Work to complete ->
Repeat the listing verbatim. Drop any pictures.

Dataset ->
==============================

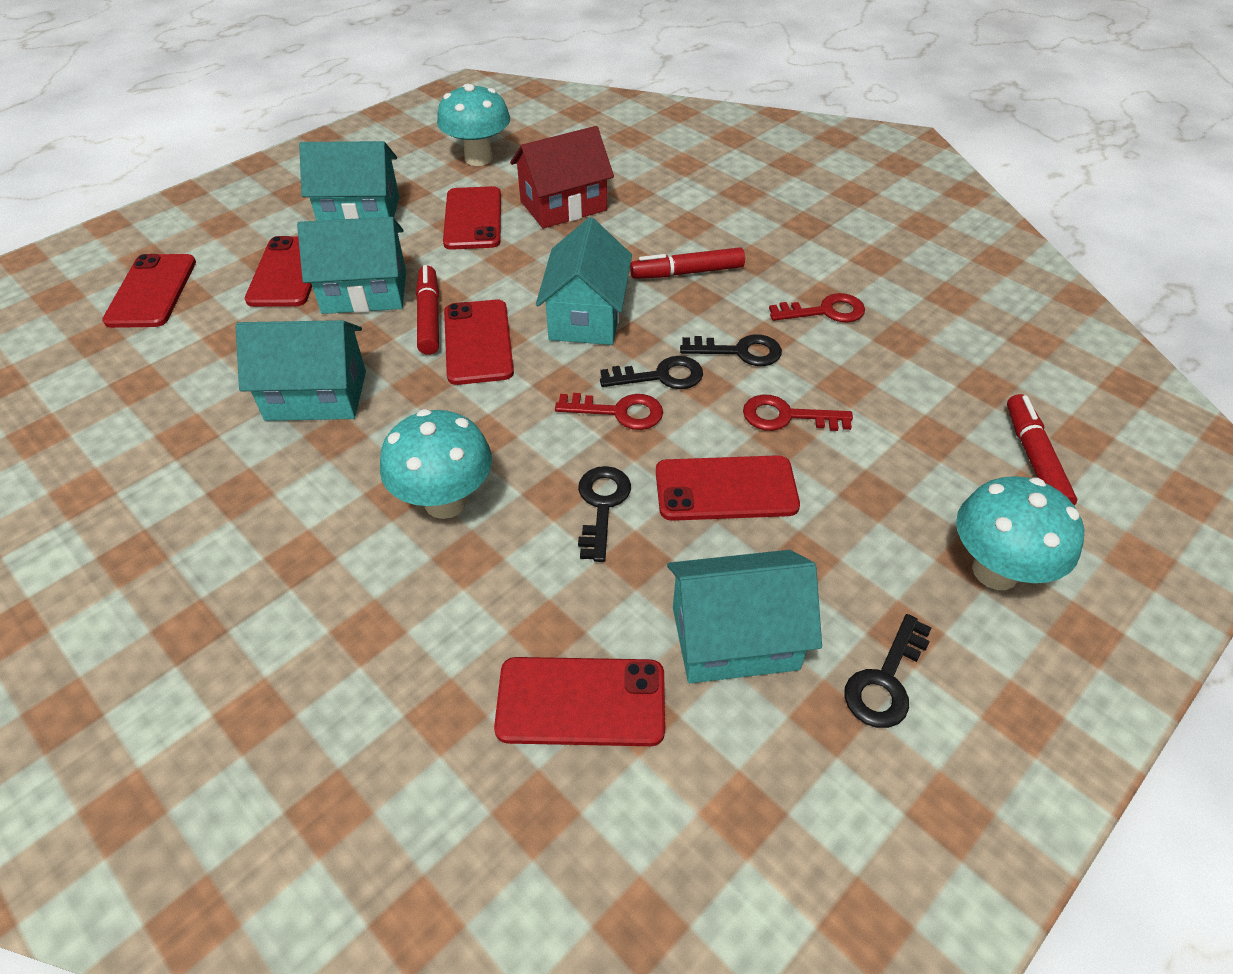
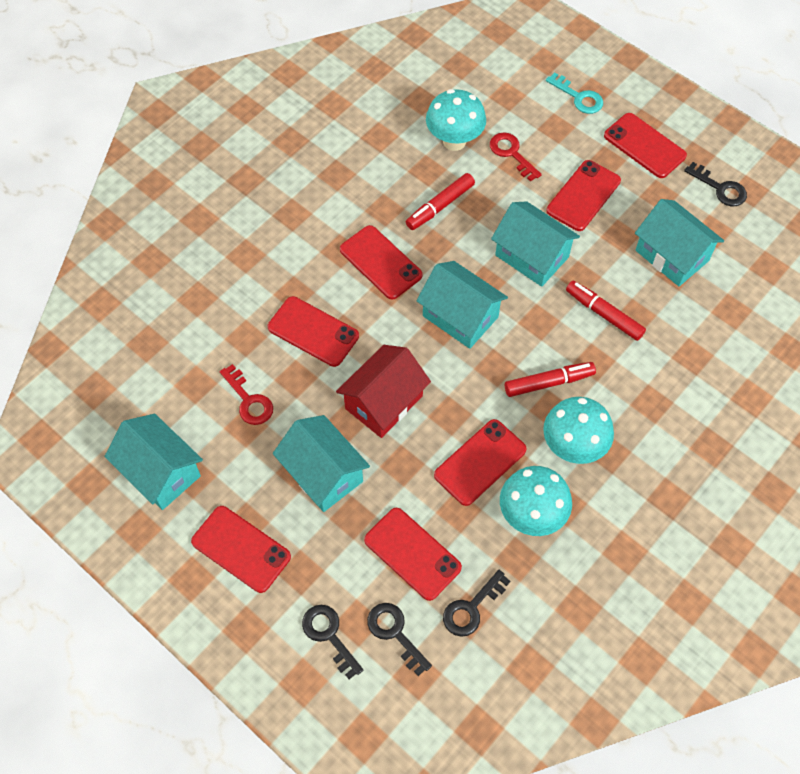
red key: 3 -> 2
red phone: 6 -> 7
turquoise key: 0 -> 1

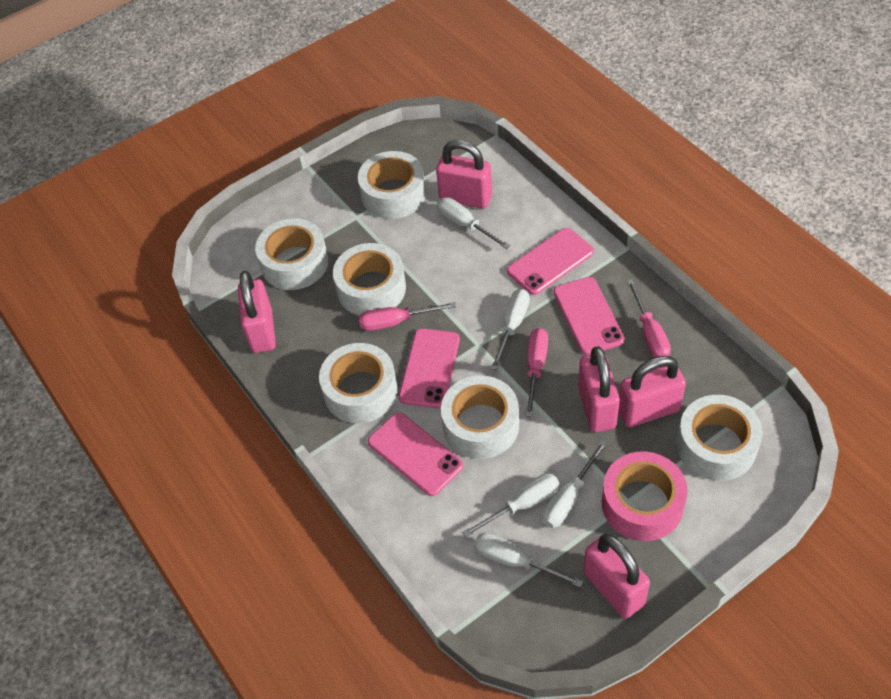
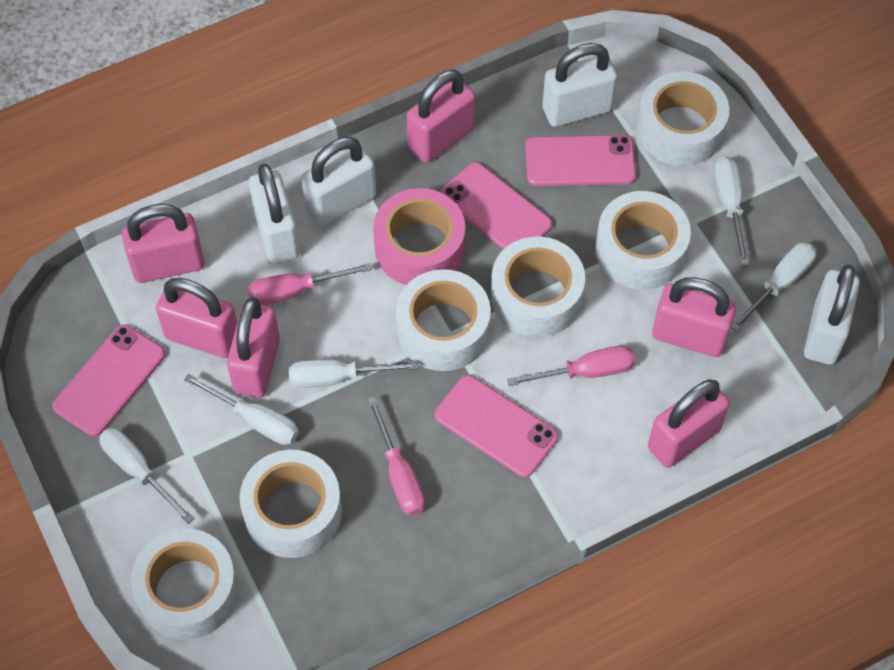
pink padlock: 5 -> 6
white padlock: 0 -> 4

==============================

Solution for this task ->
red key: 3 -> 2
red phone: 6 -> 7
turquoise key: 0 -> 1

pink padlock: 5 -> 6
white padlock: 0 -> 4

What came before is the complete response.